╔══
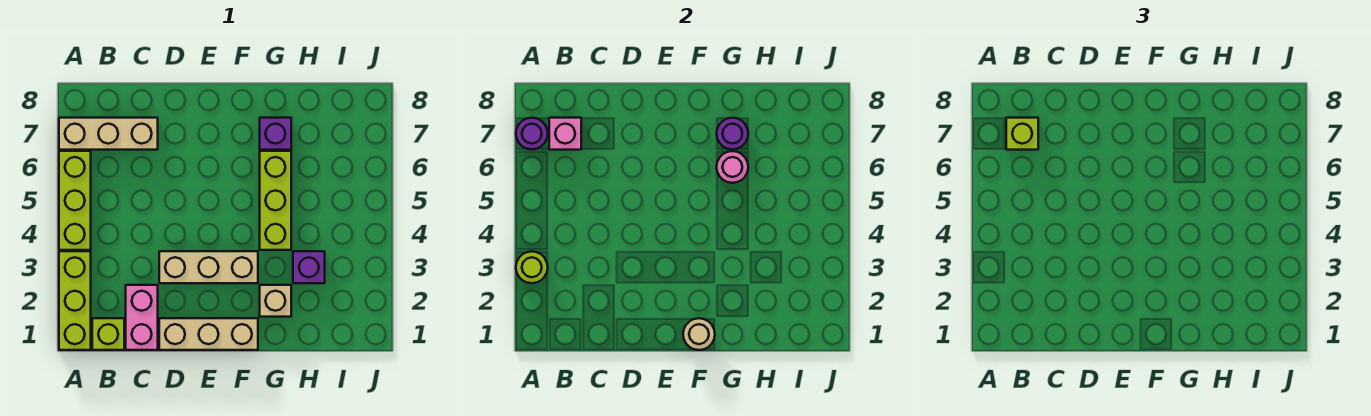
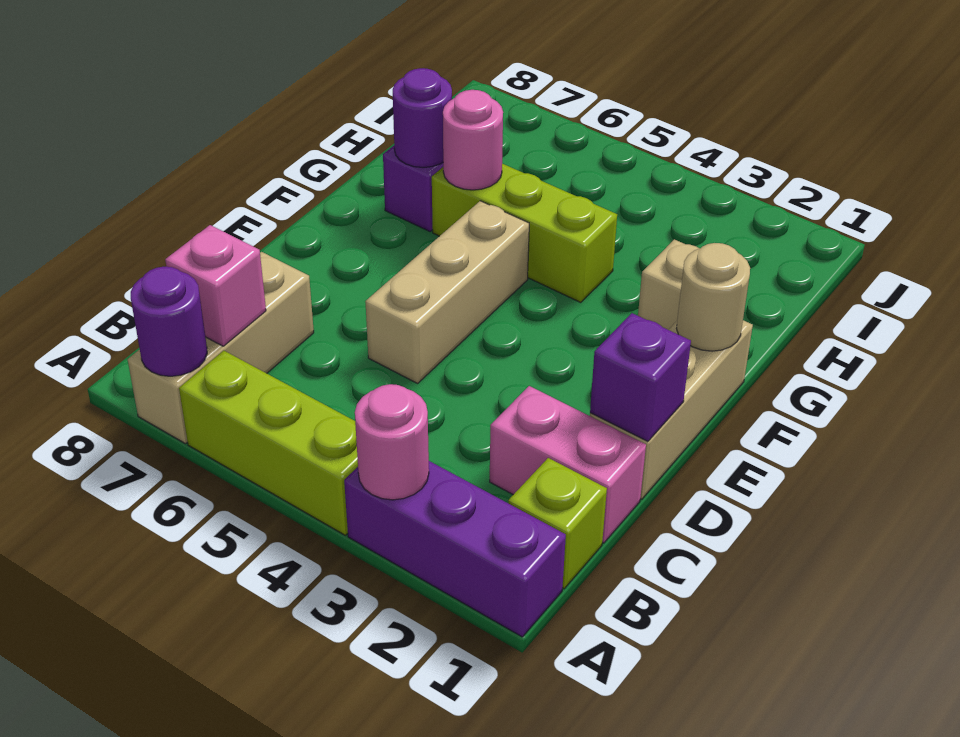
lime brick A1:A3 level 1 -> purple brick A1:A3 level 1
lime round brick A3 level 2 -> pink round brick A3 level 2
lime brick B7 level 3 -> none
tan brick D3:F3 level 1 -> tan brick D5:F5 level 1
purple brick H3 level 1 -> purple brick D1 level 2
╚══
* EXERCISE *
Which lines above hold the string "purple"? Copy each of them.

* OUTPUT FOR THIS TASK *
lime brick A1:A3 level 1 -> purple brick A1:A3 level 1
purple brick H3 level 1 -> purple brick D1 level 2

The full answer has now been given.